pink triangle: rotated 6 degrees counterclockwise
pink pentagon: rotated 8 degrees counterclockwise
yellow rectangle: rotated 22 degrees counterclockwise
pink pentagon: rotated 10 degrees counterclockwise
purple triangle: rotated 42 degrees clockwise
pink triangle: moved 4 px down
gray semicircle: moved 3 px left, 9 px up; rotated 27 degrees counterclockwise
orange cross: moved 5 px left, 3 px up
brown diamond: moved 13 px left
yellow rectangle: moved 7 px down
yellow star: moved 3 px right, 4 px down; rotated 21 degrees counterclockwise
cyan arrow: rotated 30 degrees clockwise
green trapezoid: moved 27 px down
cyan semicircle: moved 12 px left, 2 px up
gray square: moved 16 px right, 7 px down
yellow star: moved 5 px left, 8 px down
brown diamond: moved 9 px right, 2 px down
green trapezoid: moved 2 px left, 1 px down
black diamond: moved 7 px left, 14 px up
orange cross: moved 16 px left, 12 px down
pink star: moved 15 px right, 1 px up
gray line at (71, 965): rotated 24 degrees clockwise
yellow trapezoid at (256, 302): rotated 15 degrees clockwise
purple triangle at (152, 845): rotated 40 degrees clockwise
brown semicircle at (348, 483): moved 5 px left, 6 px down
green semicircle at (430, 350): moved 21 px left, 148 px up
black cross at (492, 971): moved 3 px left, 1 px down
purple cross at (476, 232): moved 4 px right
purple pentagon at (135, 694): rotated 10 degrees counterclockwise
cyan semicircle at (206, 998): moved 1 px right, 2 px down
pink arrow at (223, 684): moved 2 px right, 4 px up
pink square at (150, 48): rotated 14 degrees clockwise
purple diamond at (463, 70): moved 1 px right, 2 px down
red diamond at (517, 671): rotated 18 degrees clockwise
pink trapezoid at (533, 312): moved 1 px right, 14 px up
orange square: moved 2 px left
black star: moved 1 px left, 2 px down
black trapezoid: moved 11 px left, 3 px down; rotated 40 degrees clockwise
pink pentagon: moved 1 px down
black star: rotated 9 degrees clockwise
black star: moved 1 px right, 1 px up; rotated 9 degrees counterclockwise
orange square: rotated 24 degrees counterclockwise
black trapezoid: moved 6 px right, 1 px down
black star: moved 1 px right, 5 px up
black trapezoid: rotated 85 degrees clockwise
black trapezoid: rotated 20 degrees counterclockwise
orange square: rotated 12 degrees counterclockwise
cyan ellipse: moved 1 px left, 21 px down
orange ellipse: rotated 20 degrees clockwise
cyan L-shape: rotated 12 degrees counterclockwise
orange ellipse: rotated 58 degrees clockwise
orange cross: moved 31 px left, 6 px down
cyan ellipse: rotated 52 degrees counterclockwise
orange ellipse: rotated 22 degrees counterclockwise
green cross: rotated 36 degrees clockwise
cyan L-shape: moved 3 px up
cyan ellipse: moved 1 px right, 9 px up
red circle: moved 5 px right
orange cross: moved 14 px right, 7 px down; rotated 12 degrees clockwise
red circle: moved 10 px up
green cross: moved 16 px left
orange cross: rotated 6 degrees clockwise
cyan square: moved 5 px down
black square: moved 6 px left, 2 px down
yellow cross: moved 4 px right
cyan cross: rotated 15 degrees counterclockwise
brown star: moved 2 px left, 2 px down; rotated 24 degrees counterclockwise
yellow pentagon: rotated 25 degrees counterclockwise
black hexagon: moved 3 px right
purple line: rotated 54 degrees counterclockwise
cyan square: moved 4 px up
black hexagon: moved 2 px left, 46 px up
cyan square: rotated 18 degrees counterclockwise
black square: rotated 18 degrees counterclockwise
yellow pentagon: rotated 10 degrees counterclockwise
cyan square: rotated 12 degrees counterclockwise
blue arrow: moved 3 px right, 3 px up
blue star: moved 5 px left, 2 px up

_TASK BRIEF_:
Reproduce verbatim each line of the records from the first line through the line containing "pink arrow at", both included.

_REPLY_:
pink triangle: rotated 6 degrees counterclockwise
pink pentagon: rotated 8 degrees counterclockwise
yellow rectangle: rotated 22 degrees counterclockwise
pink pentagon: rotated 10 degrees counterclockwise
purple triangle: rotated 42 degrees clockwise
pink triangle: moved 4 px down
gray semicircle: moved 3 px left, 9 px up; rotated 27 degrees counterclockwise
orange cross: moved 5 px left, 3 px up
brown diamond: moved 13 px left
yellow rectangle: moved 7 px down
yellow star: moved 3 px right, 4 px down; rotated 21 degrees counterclockwise
cyan arrow: rotated 30 degrees clockwise
green trapezoid: moved 27 px down
cyan semicircle: moved 12 px left, 2 px up
gray square: moved 16 px right, 7 px down
yellow star: moved 5 px left, 8 px down
brown diamond: moved 9 px right, 2 px down
green trapezoid: moved 2 px left, 1 px down
black diamond: moved 7 px left, 14 px up
orange cross: moved 16 px left, 12 px down
pink star: moved 15 px right, 1 px up
gray line at (71, 965): rotated 24 degrees clockwise
yellow trapezoid at (256, 302): rotated 15 degrees clockwise
purple triangle at (152, 845): rotated 40 degrees clockwise
brown semicircle at (348, 483): moved 5 px left, 6 px down
green semicircle at (430, 350): moved 21 px left, 148 px up
black cross at (492, 971): moved 3 px left, 1 px down
purple cross at (476, 232): moved 4 px right
purple pentagon at (135, 694): rotated 10 degrees counterclockwise
cyan semicircle at (206, 998): moved 1 px right, 2 px down
pink arrow at (223, 684): moved 2 px right, 4 px up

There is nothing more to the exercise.